(WHAT YOU NEED TO DO):
Lines from the one containing "brown shoe [293,124,373,261] -> none" through the final line of the entries below: reproduce them exactly, all of them and only them.

··········

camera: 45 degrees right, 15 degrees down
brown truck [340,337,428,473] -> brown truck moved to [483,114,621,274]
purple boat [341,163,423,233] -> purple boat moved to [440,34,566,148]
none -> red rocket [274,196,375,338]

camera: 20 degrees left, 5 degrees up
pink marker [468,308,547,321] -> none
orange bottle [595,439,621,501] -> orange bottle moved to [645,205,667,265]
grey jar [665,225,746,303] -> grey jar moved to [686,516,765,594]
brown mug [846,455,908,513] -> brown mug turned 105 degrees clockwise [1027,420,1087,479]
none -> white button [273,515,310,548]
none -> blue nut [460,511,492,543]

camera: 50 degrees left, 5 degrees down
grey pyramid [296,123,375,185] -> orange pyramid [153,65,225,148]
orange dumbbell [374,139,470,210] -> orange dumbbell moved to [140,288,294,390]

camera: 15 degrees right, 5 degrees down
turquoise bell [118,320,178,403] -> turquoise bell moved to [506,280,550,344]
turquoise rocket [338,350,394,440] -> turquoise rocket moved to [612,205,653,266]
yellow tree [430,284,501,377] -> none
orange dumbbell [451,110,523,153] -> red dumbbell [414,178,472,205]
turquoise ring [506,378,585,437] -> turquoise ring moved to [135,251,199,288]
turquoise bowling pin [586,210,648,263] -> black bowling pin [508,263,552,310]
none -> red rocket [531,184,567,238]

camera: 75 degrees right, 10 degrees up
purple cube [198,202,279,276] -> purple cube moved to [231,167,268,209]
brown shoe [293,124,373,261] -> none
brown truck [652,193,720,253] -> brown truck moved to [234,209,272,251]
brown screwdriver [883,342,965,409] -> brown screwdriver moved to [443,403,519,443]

··········

(EXERCISE ANSWER):
brown shoe [293,124,373,261] -> none
brown truck [652,193,720,253] -> brown truck moved to [234,209,272,251]
brown screwdriver [883,342,965,409] -> brown screwdriver moved to [443,403,519,443]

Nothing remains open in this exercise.